[Records drawn from a dataset]
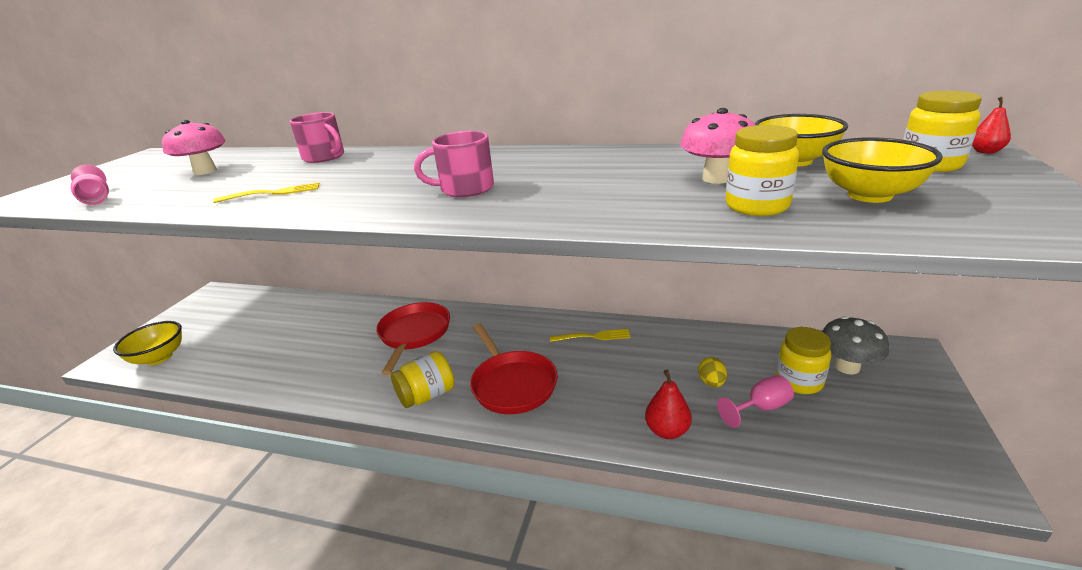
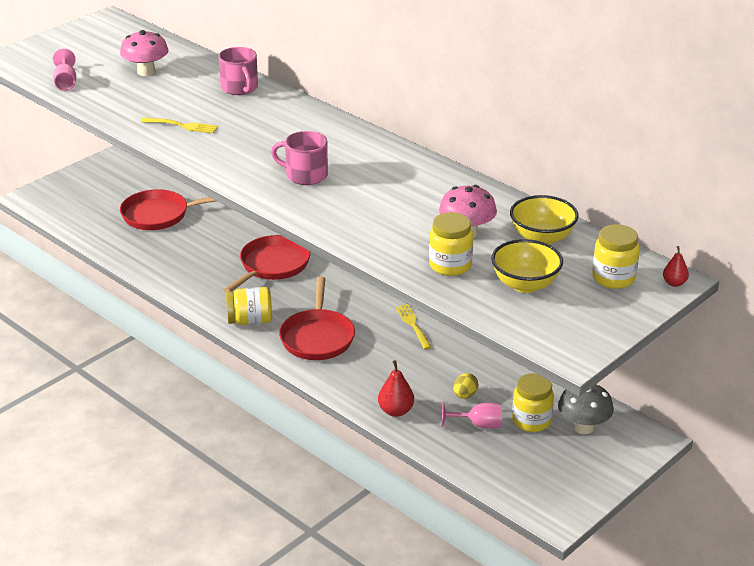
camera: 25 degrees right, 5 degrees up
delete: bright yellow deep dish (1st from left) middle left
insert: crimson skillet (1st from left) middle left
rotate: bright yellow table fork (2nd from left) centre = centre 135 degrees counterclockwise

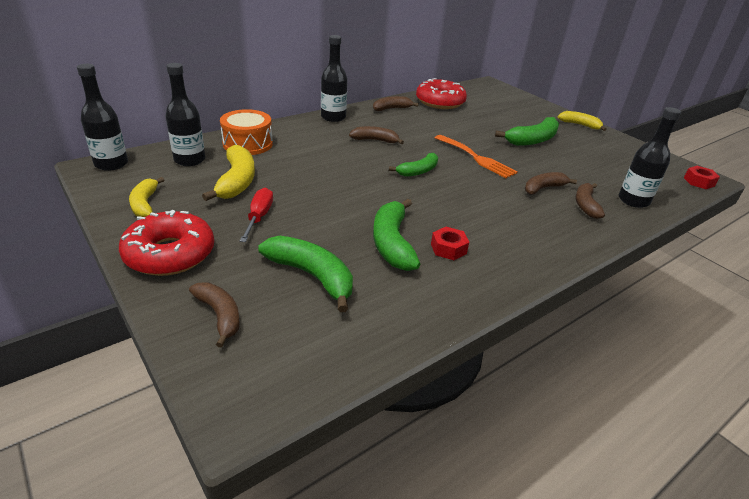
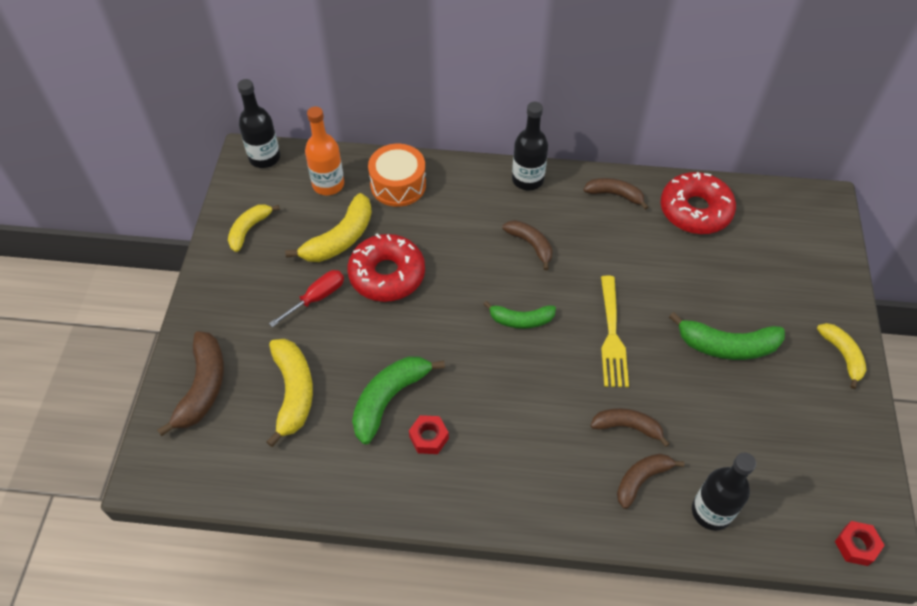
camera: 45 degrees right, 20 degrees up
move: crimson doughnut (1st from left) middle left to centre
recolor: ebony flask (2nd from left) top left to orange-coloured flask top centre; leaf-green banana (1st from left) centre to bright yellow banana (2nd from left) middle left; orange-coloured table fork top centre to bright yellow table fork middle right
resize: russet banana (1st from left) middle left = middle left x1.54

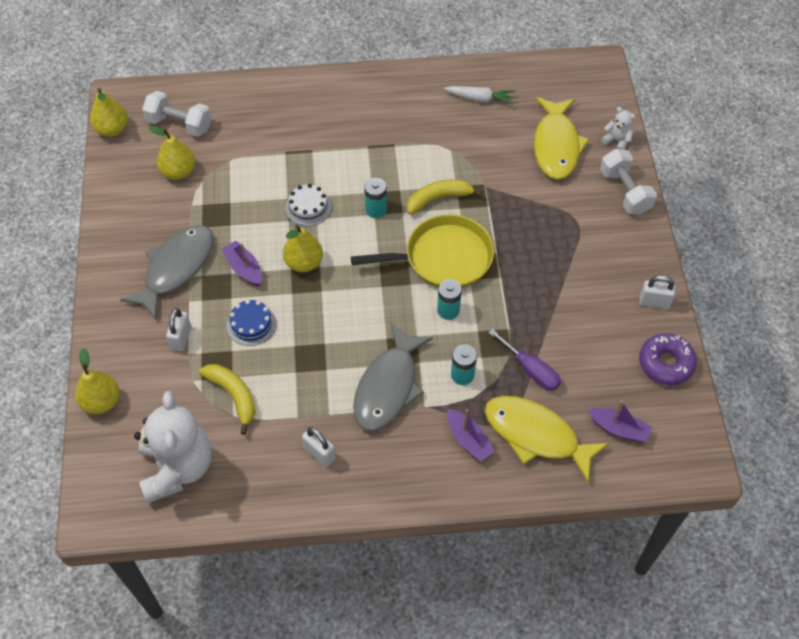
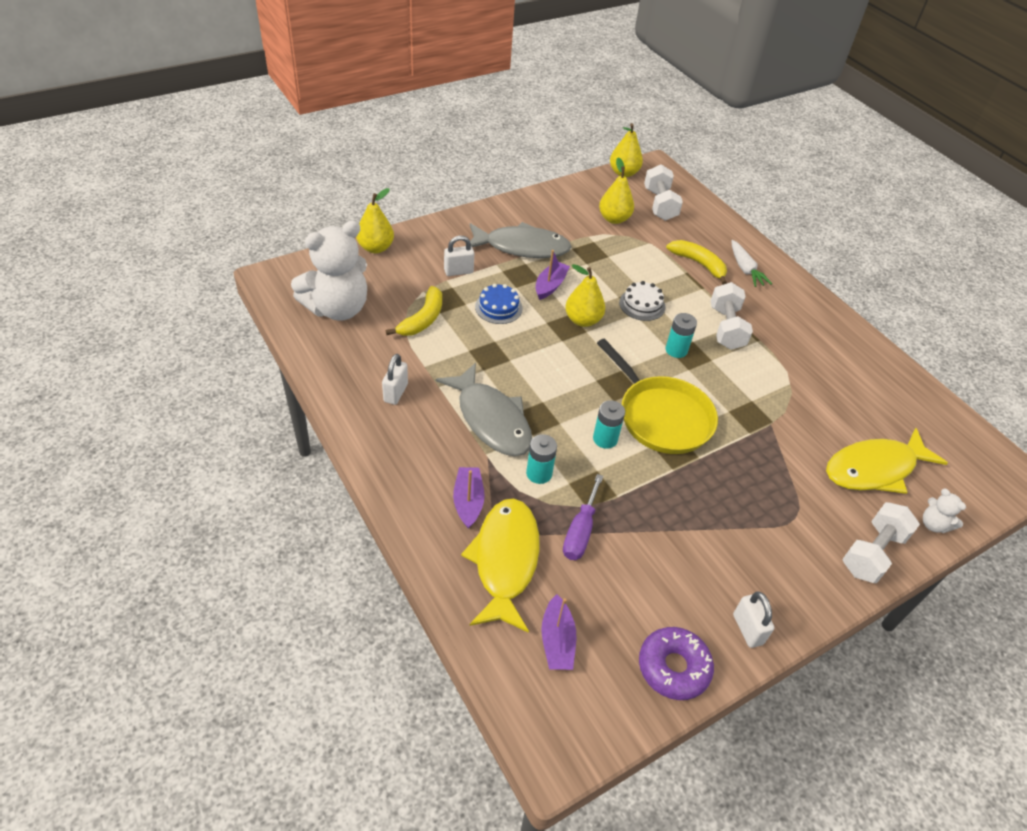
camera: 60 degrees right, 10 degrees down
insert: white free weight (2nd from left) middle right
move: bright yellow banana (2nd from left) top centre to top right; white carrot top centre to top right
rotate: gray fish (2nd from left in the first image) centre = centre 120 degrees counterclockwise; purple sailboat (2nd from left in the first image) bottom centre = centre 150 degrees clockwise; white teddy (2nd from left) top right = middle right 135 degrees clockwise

**Instructions for the task:** Extract every line from the records above that contains the word "move".

**Answer to this exercise:**
move: crimson doughnut (1st from left) middle left to centre
move: bright yellow banana (2nd from left) top centre to top right; white carrot top centre to top right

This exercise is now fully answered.